» **ASSIGNED TASK**:
Your reply should be an exact copy of every entry, with the pictures removed.

» **SOURCE DATA**:

────────────────

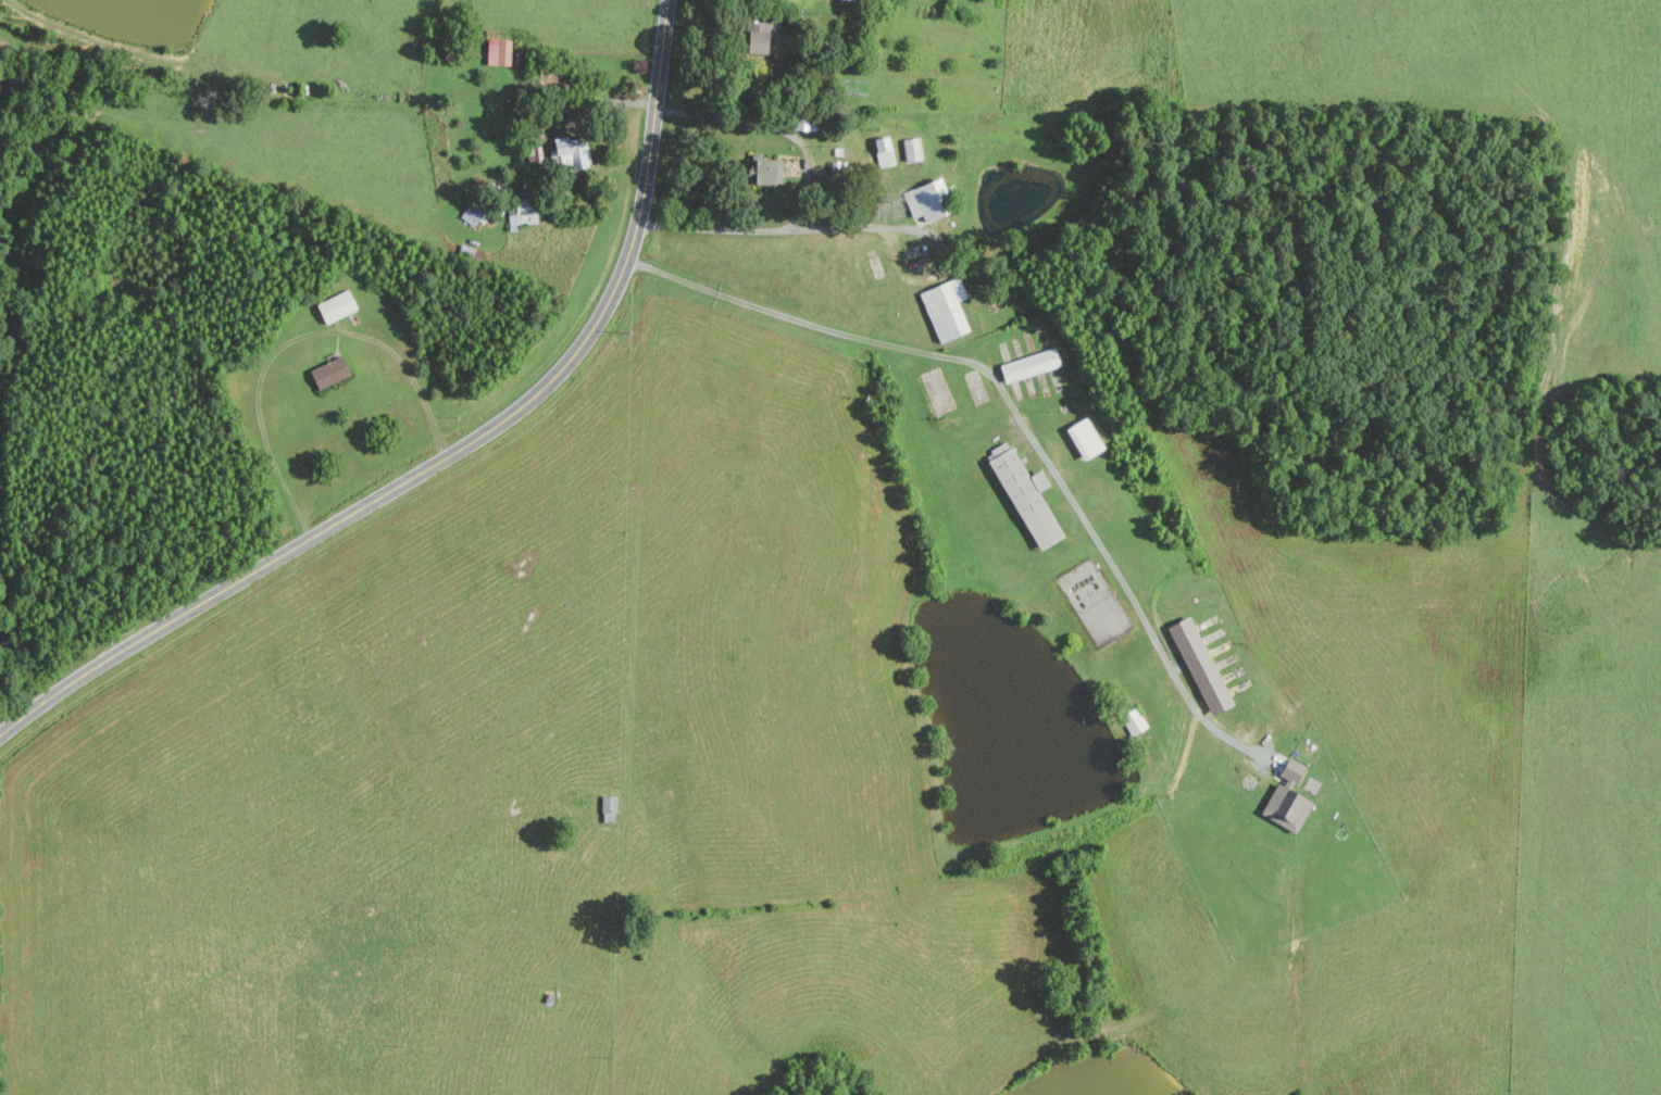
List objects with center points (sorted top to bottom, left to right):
building: (853, 0)
building: (759, 36)
building: (497, 51)
building: (911, 149)
building: (882, 151)
building: (765, 171)
road: (805, 186)
building: (925, 201)
building: (523, 211)
building: (471, 214)
road: (862, 226)
building: (335, 306)
building: (944, 309)
road: (296, 338)
building: (1028, 365)
building: (327, 373)
road: (1013, 410)
building: (1083, 439)
road: (450, 454)
building: (1024, 497)
building: (1133, 721)
building: (1286, 800)
building: (607, 809)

────────────────

» **EXERCISE RESPONSE**:
List objects with center points (sorted top to bottom, left to right):
building: (853, 0)
building: (759, 36)
building: (497, 51)
building: (911, 149)
building: (882, 151)
building: (765, 171)
road: (805, 186)
building: (925, 201)
building: (523, 211)
building: (471, 214)
road: (862, 226)
building: (335, 306)
building: (944, 309)
road: (296, 338)
building: (1028, 365)
building: (327, 373)
road: (1013, 410)
building: (1083, 439)
road: (450, 454)
building: (1024, 497)
building: (1133, 721)
building: (1286, 800)
building: (607, 809)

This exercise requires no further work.